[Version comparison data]
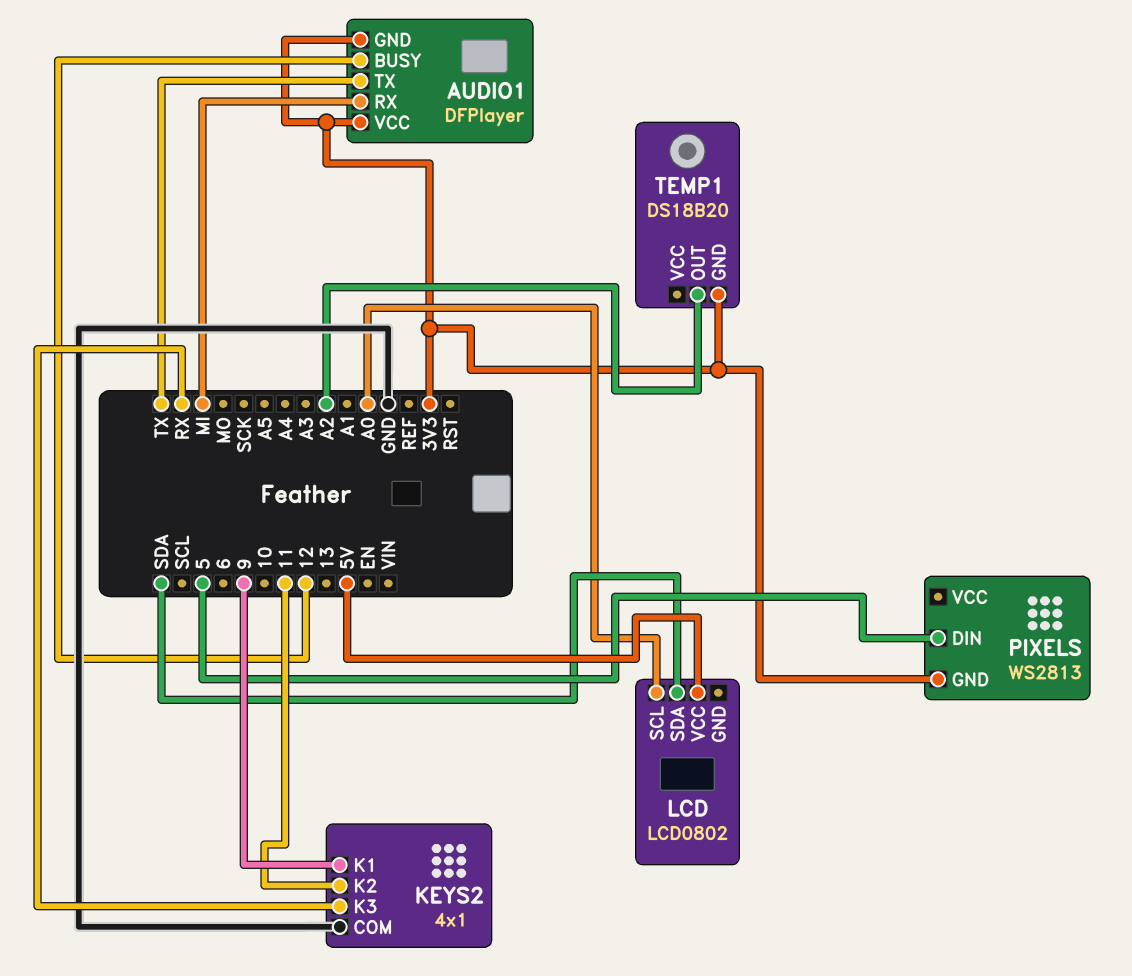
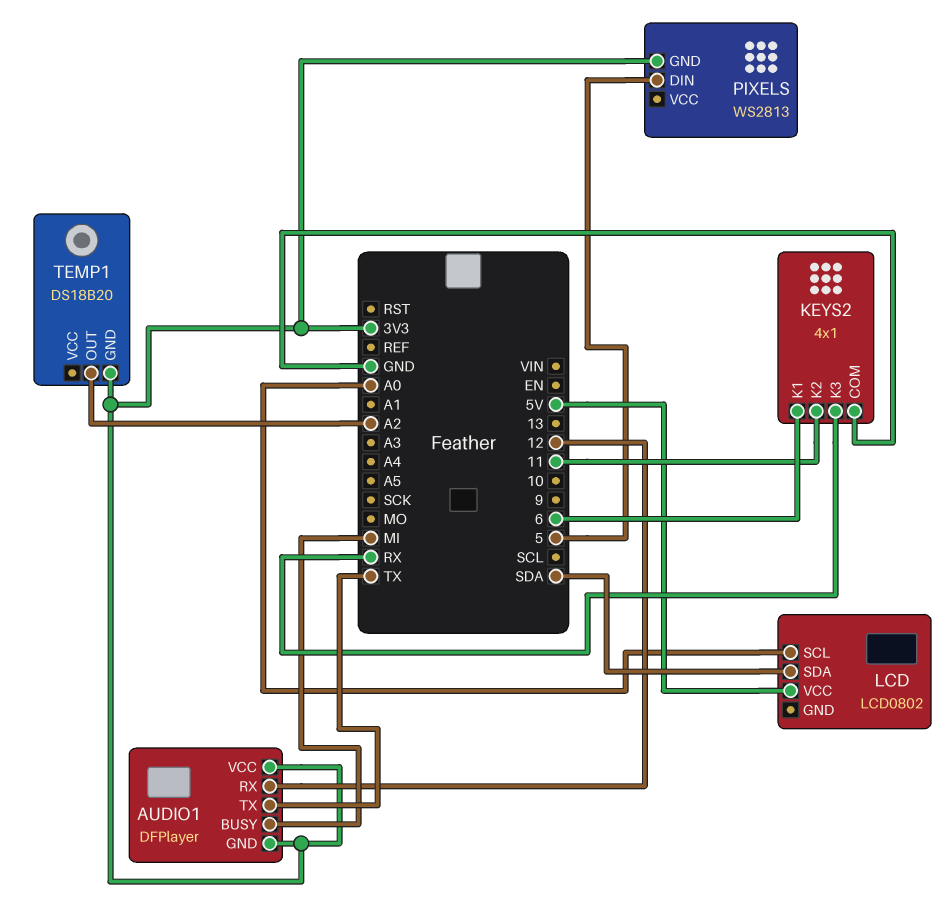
AUDIO1 pin BUSY: 12 -> MI
AUDIO1 pin RX: MI -> 12
KEYS2 pin K1: 9 -> 6

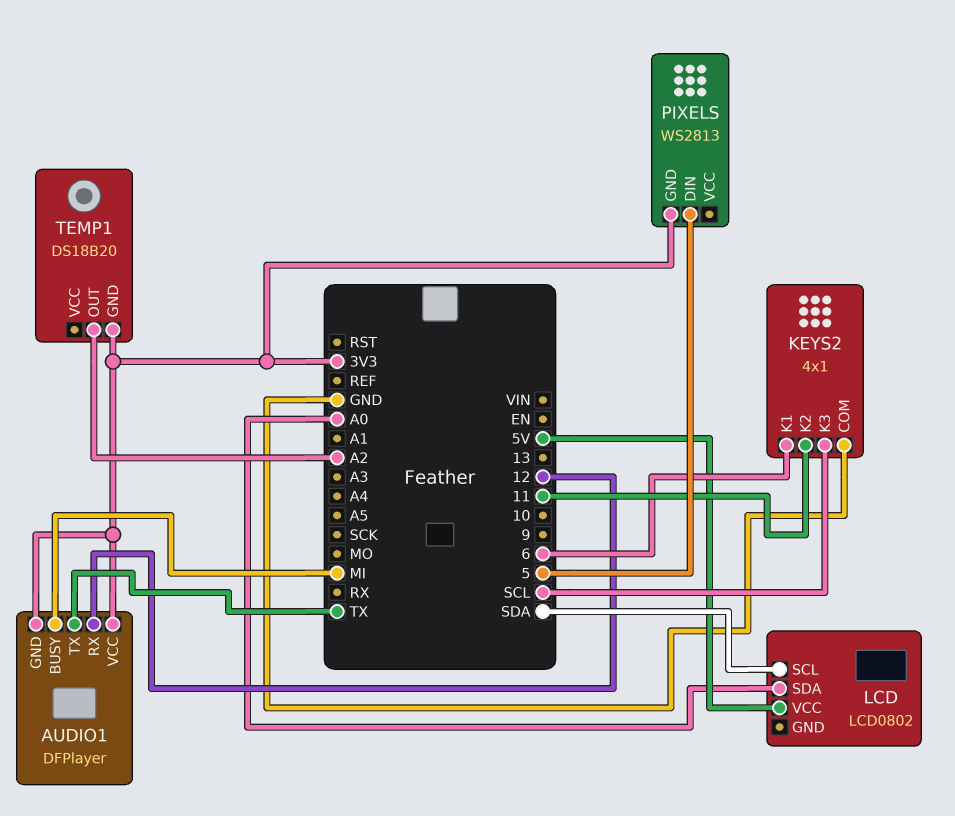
KEYS2 pin K3: RX -> SCL
LCD pin SCL: A0 -> SDA
LCD pin SDA: SDA -> A0

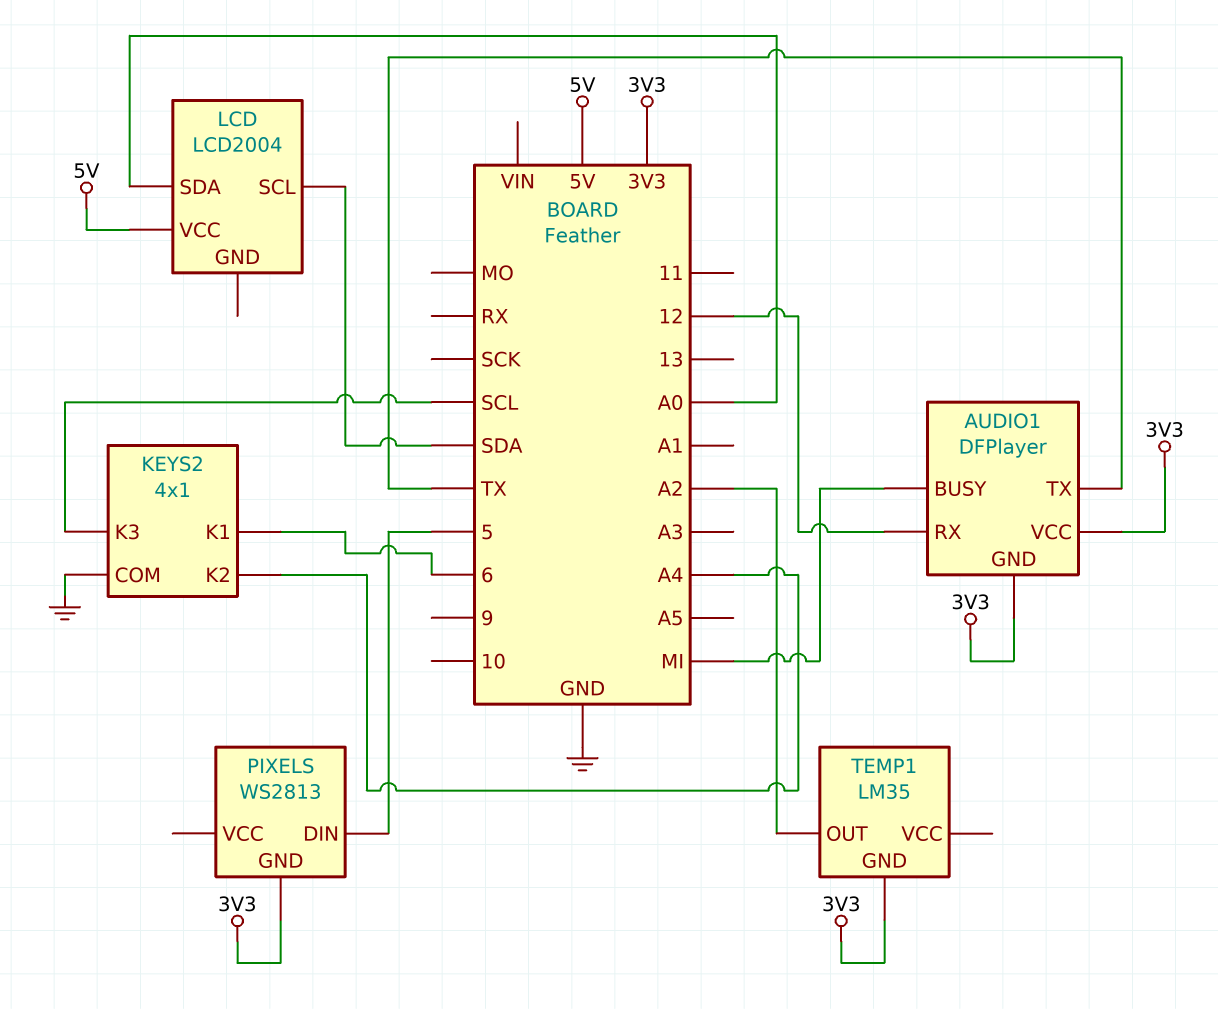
KEYS2 pin K2: 11 -> A4
LCD: LCD0802 -> LCD2004
TEMP1: DS18B20 -> LM35

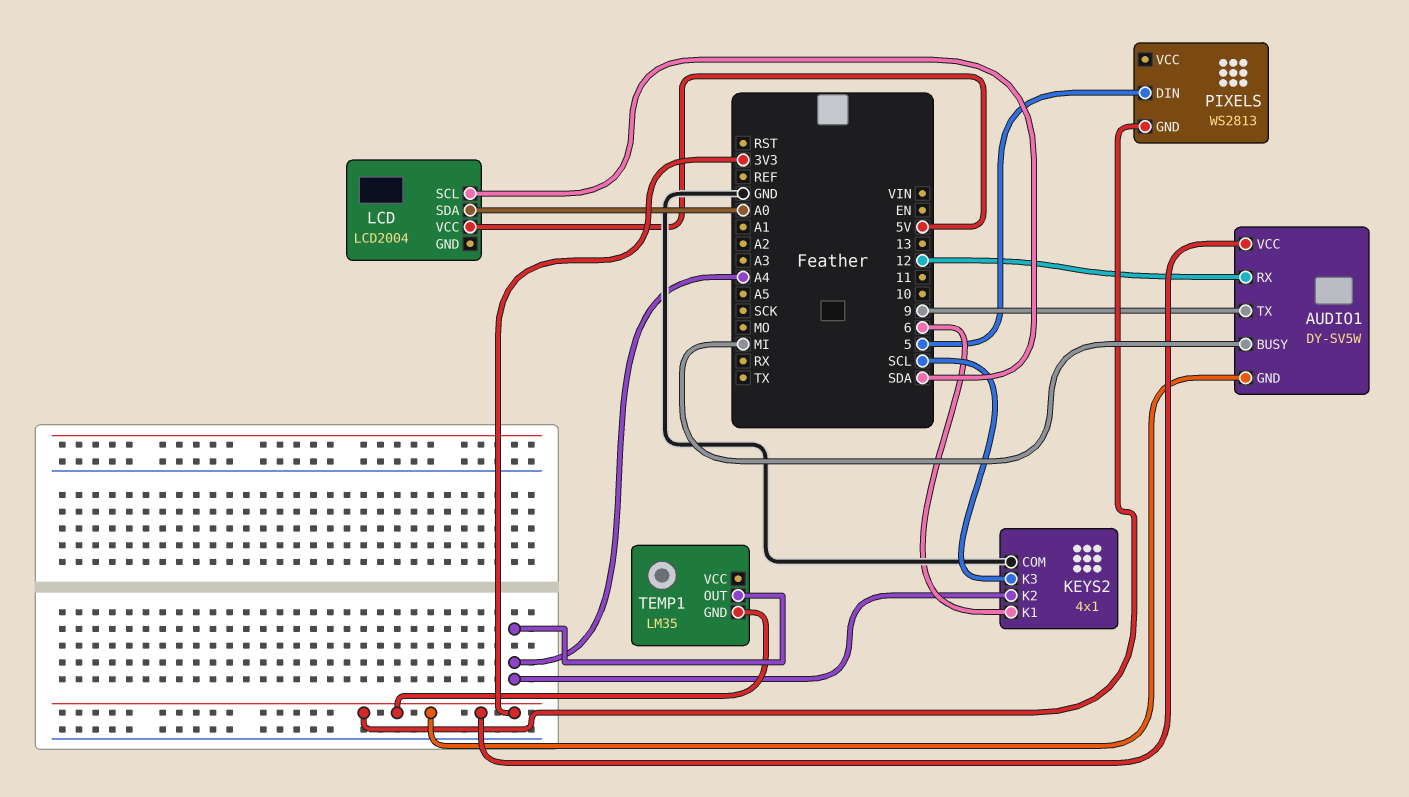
AUDIO1: DFPlayer -> DY-SV5W
AUDIO1 pin TX: TX -> 9
TEMP1 pin OUT: A2 -> A4

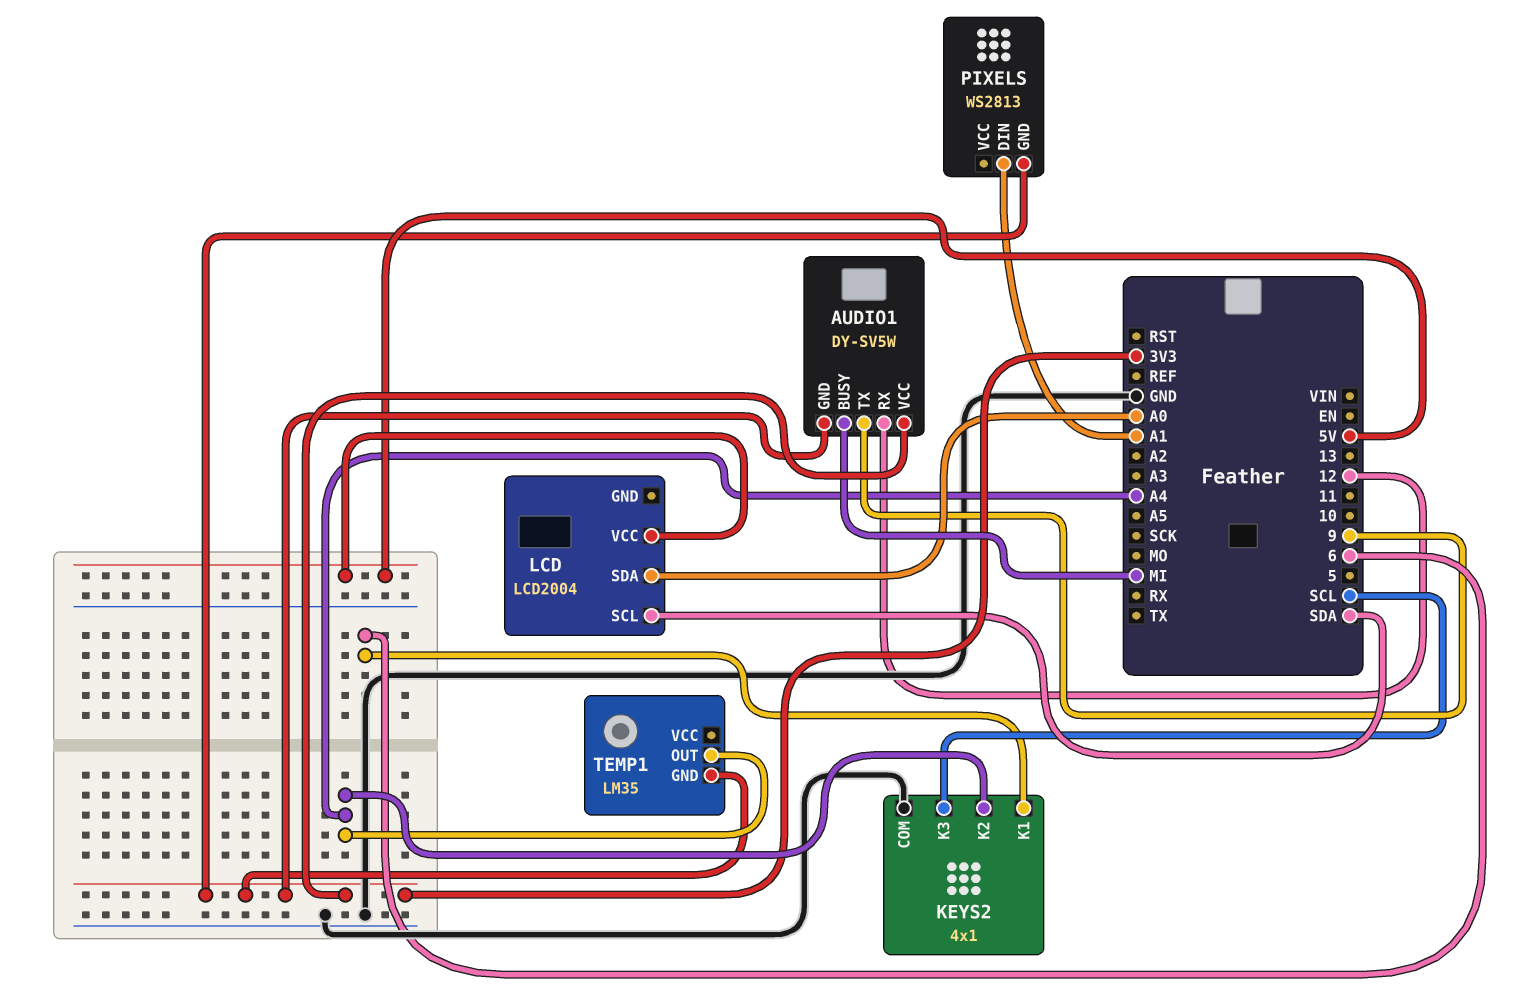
PIXELS pin DIN: 5 -> A1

* **Your task**
Write out word for word every line from the line with "TEMP1: DS18B20 -> LM35" through the final line of the records, both included, skipping the pictures.

* **Response below**
TEMP1: DS18B20 -> LM35

AUDIO1: DFPlayer -> DY-SV5W
AUDIO1 pin TX: TX -> 9
TEMP1 pin OUT: A2 -> A4

PIXELS pin DIN: 5 -> A1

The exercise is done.